Segment Start: DATA IN THIS EXERCISE

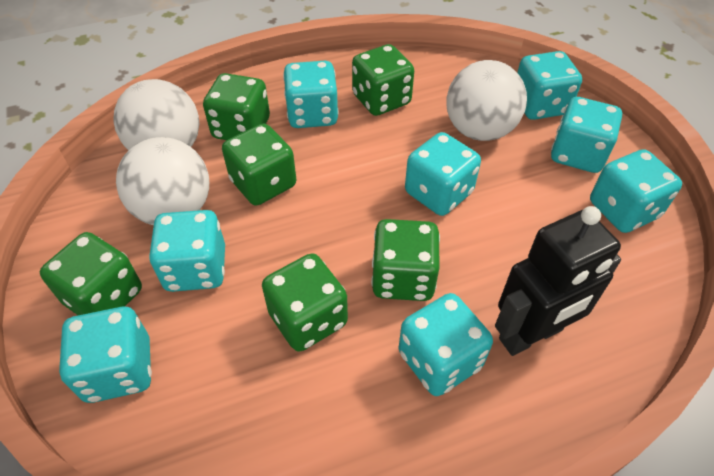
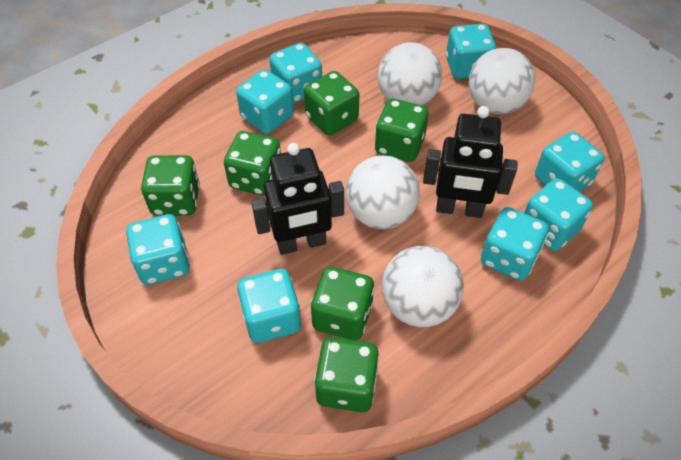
black robot: 1 -> 2
white ball: 3 -> 4

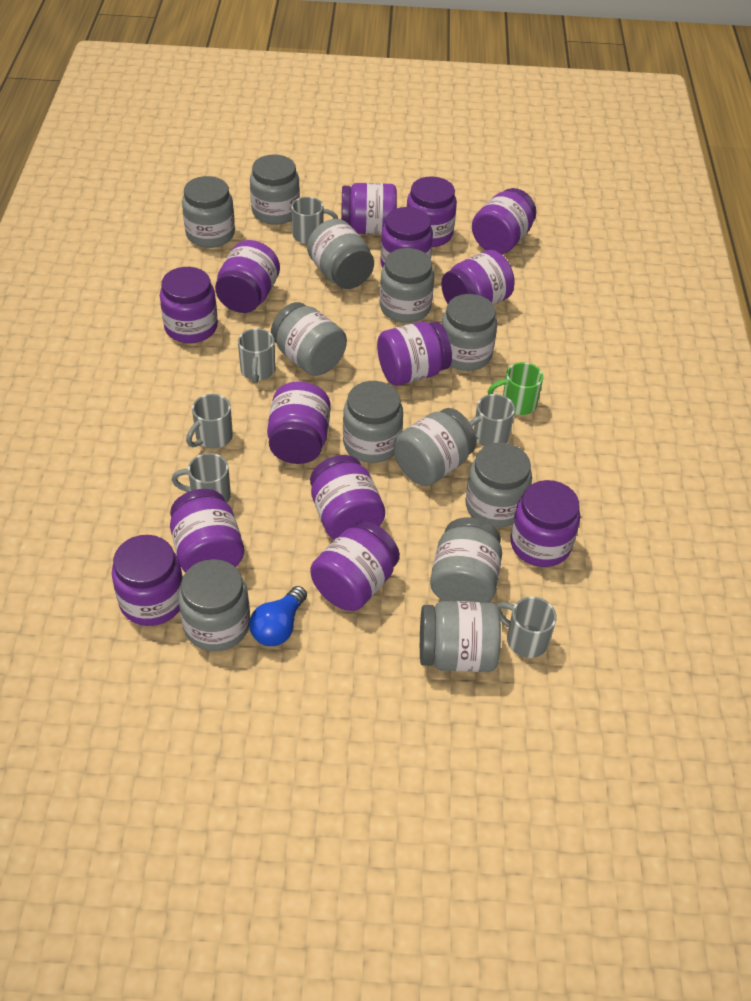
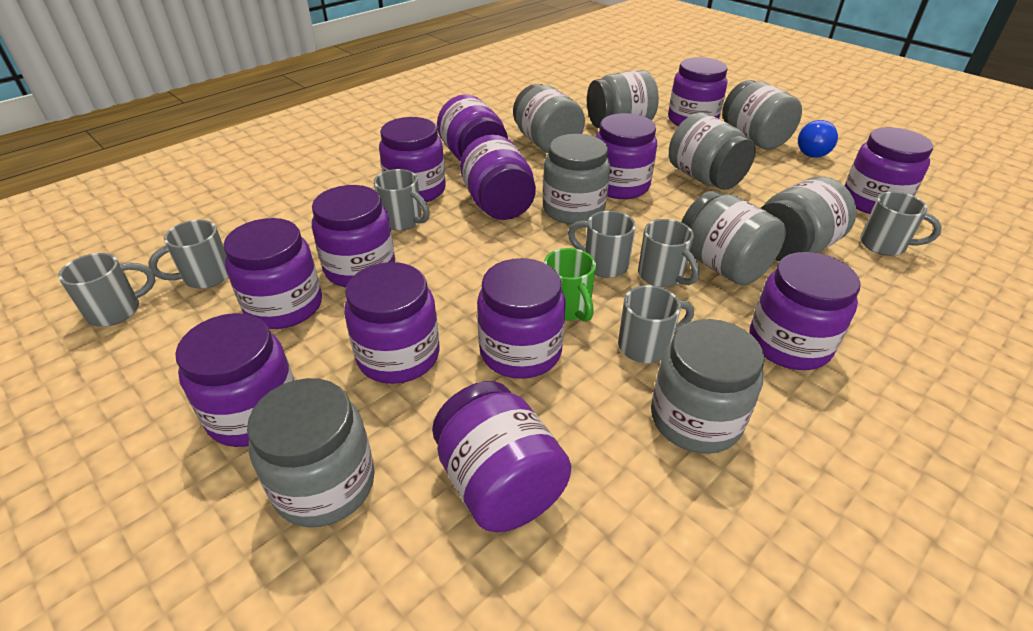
grey jar: 12 -> 9
grey mug: 6 -> 7
purple jar: 14 -> 13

Segment End: DATA IN THIS EXERCISE

ASSIGNED TASK
All of the data above should be quoted exactly, except for the pictures.

YOUR RESPONSE
black robot: 1 -> 2
white ball: 3 -> 4

grey jar: 12 -> 9
grey mug: 6 -> 7
purple jar: 14 -> 13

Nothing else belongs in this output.